## Exercise prompt:
Retype nothing except the lines below from the one with "Q3: NPN TIP120" through the one with "U1 pin VCC: GND -> +12V", exactly, with images left out.

==============================

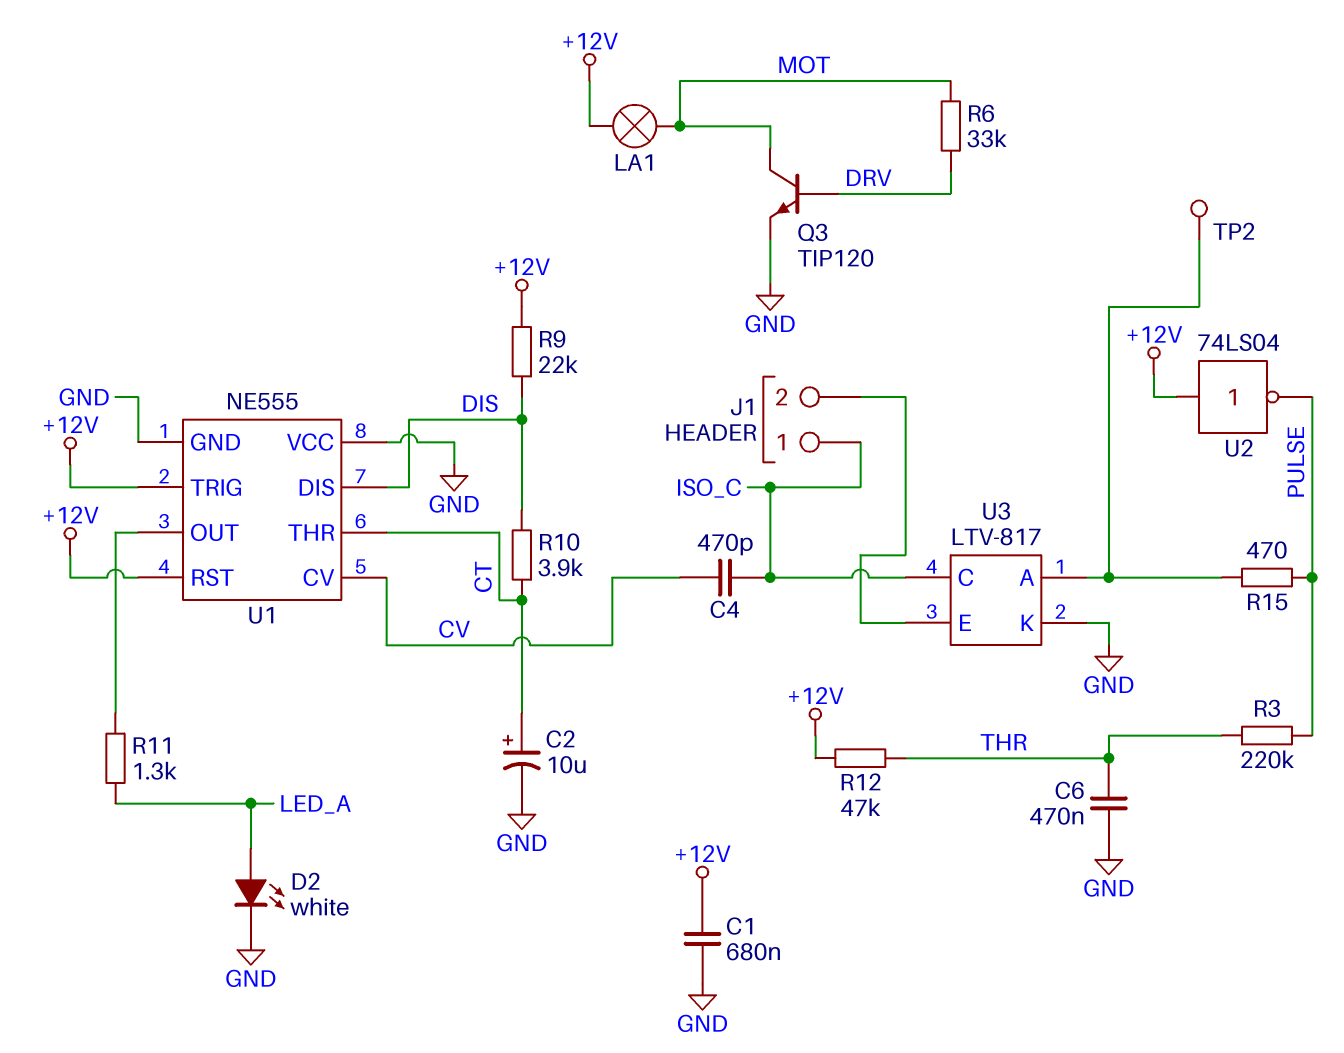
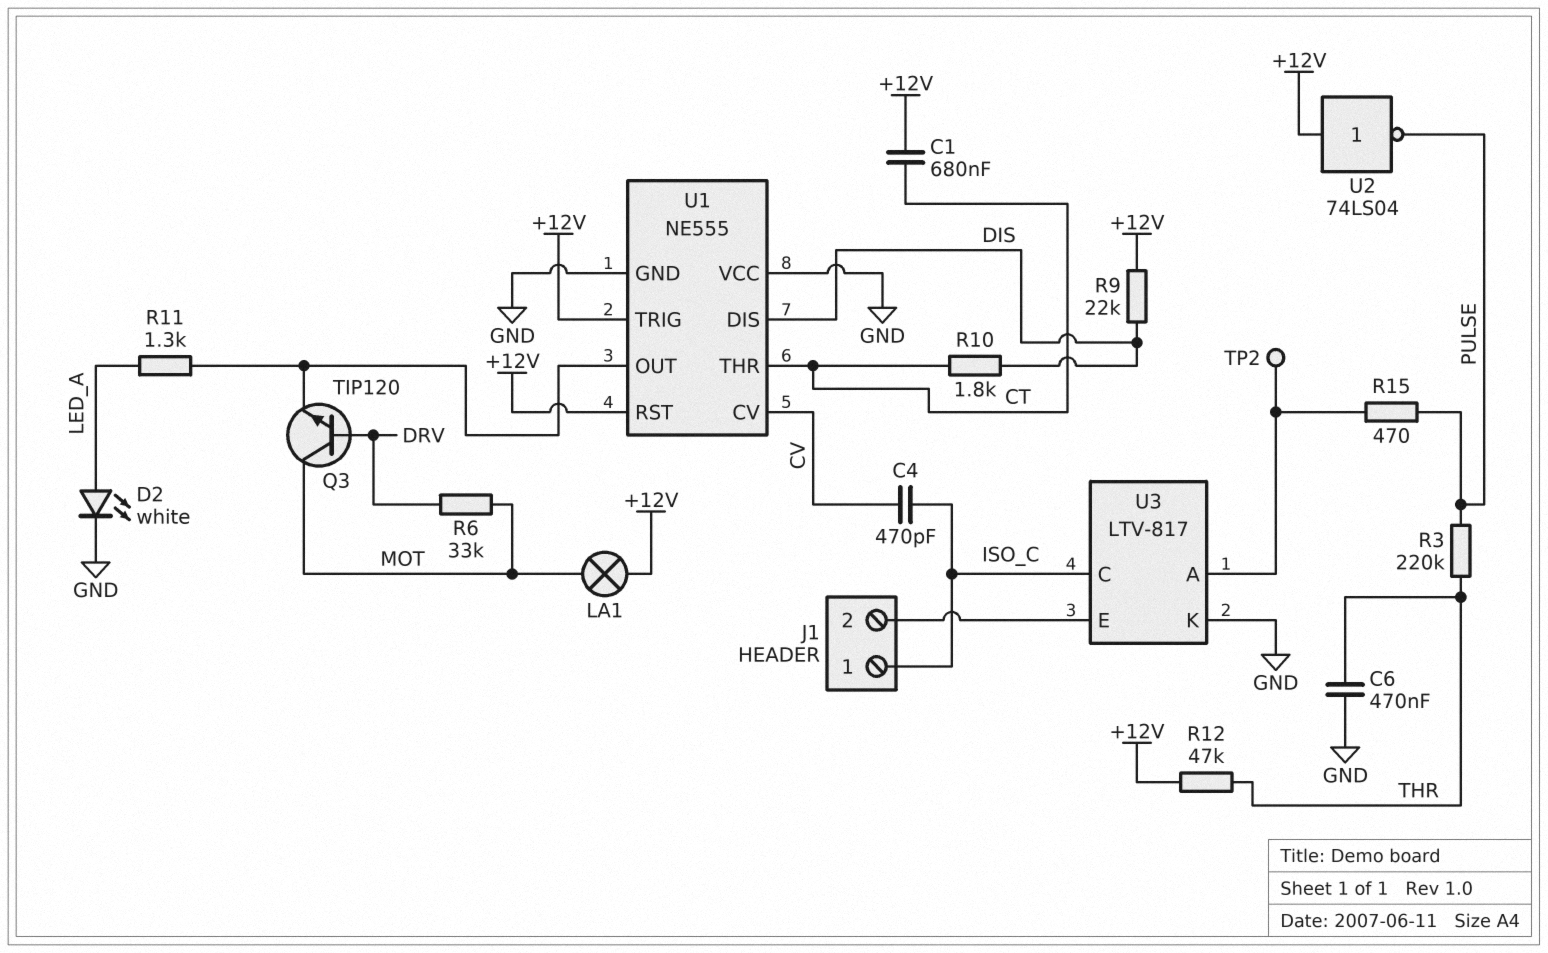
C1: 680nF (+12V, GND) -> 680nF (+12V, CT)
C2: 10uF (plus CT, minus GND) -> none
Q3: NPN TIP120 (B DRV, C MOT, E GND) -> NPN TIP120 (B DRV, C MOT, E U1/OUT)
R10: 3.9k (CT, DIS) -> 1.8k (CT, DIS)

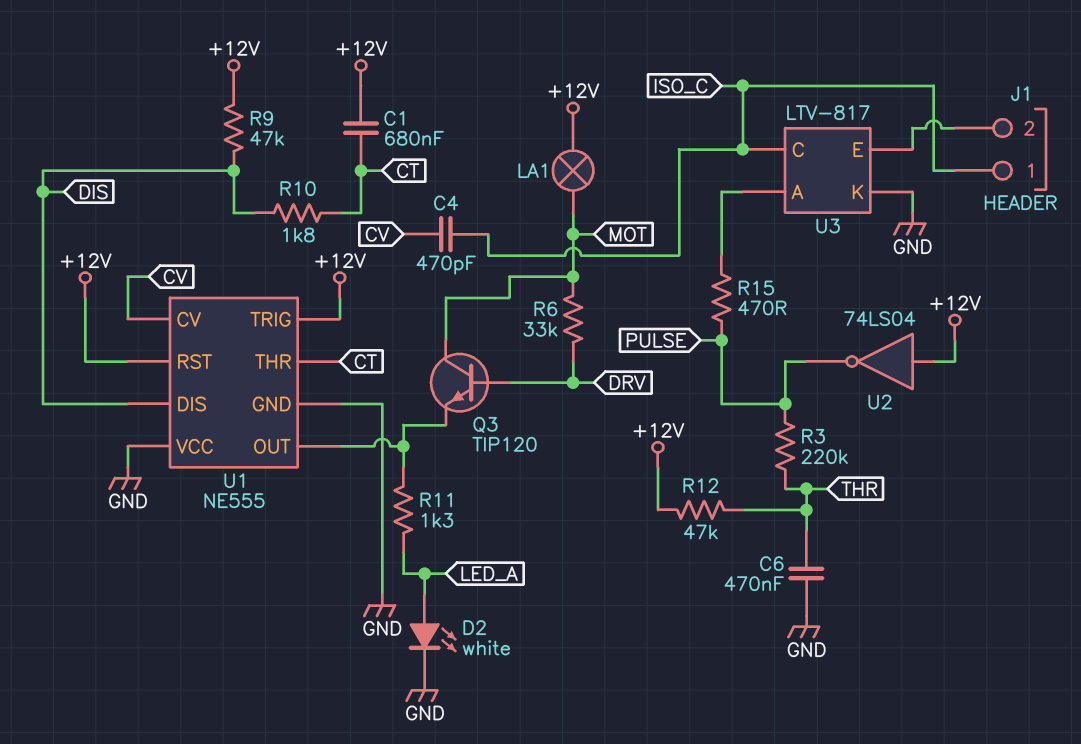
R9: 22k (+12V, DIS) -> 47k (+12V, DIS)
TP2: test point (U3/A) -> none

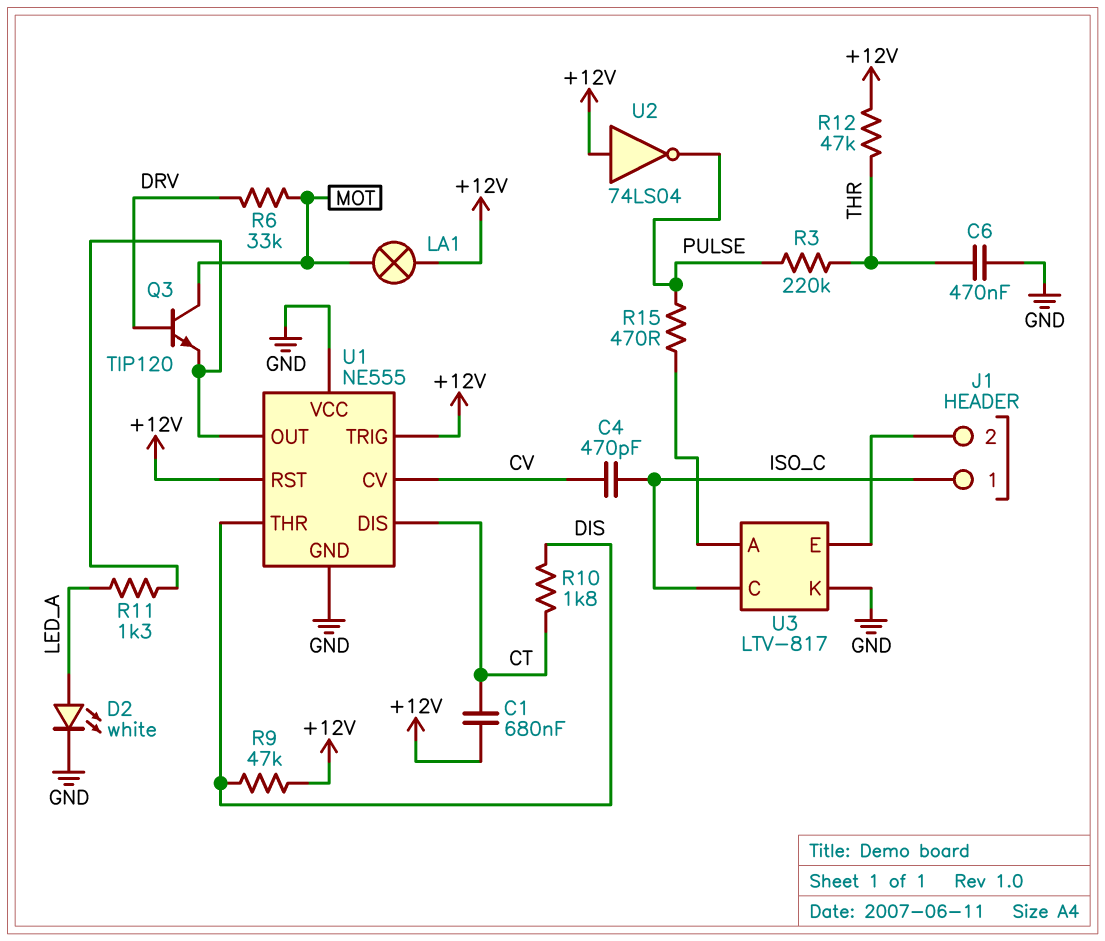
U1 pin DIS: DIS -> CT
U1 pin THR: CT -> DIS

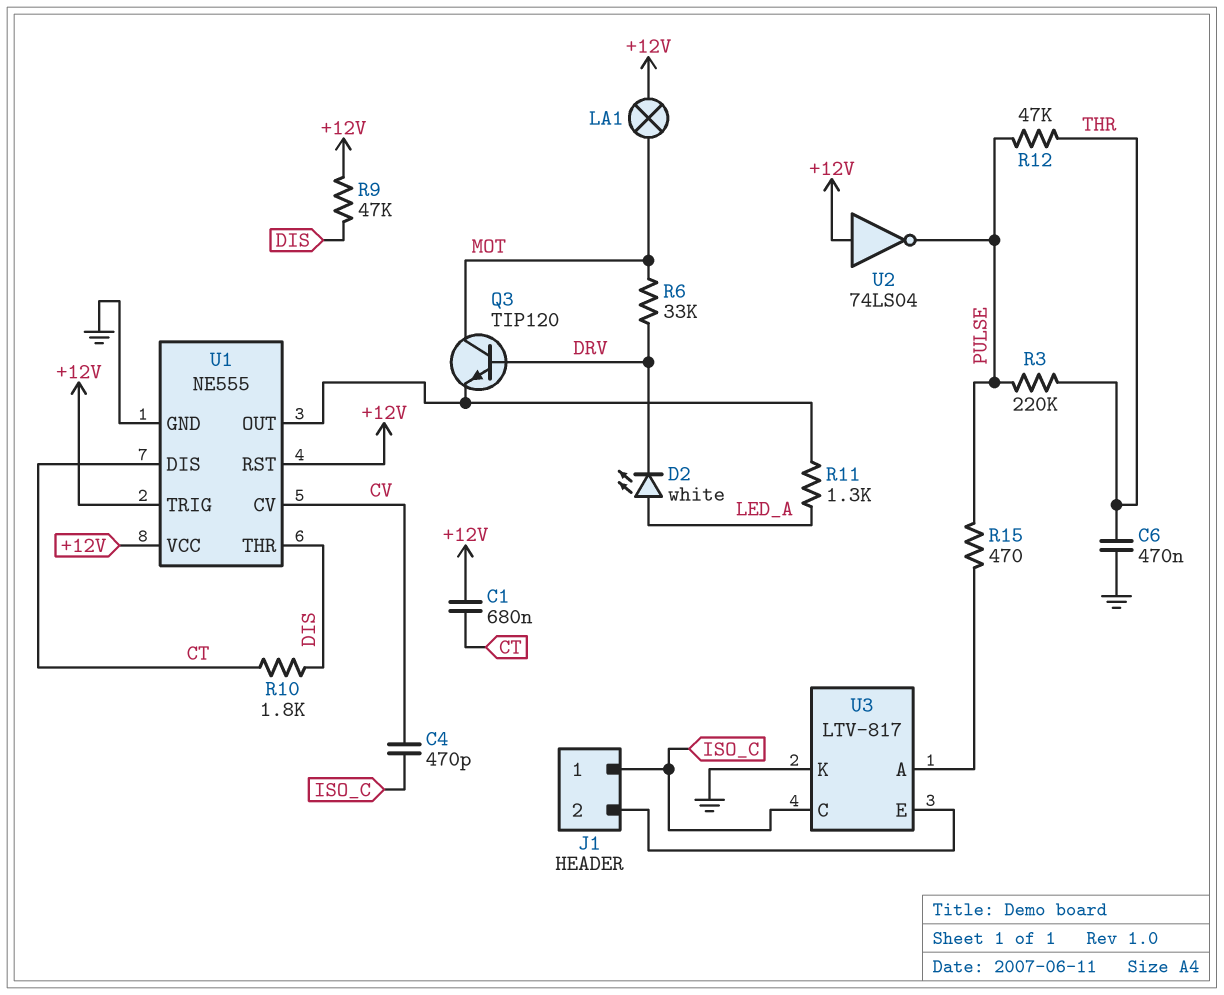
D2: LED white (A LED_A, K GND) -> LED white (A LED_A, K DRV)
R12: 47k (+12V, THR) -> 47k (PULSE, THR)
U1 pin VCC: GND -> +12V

==============================

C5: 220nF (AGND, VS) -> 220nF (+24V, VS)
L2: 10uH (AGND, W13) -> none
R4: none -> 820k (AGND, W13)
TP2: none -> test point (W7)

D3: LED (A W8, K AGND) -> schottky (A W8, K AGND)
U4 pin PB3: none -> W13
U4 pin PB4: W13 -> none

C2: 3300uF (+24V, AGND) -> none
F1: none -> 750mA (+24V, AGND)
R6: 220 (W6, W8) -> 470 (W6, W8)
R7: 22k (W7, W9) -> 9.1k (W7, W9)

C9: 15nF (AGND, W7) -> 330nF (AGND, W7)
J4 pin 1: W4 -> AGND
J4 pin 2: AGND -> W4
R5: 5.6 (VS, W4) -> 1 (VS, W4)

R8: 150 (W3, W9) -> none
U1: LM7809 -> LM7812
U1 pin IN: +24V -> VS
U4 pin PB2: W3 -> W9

==============================

## Output for this exercise:
Q3: NPN TIP120 (B DRV, C MOT, E GND) -> NPN TIP120 (B DRV, C MOT, E U1/OUT)
R10: 3.9k (CT, DIS) -> 1.8k (CT, DIS)

R9: 22k (+12V, DIS) -> 47k (+12V, DIS)
TP2: test point (U3/A) -> none

U1 pin DIS: DIS -> CT
U1 pin THR: CT -> DIS

D2: LED white (A LED_A, K GND) -> LED white (A LED_A, K DRV)
R12: 47k (+12V, THR) -> 47k (PULSE, THR)
U1 pin VCC: GND -> +12V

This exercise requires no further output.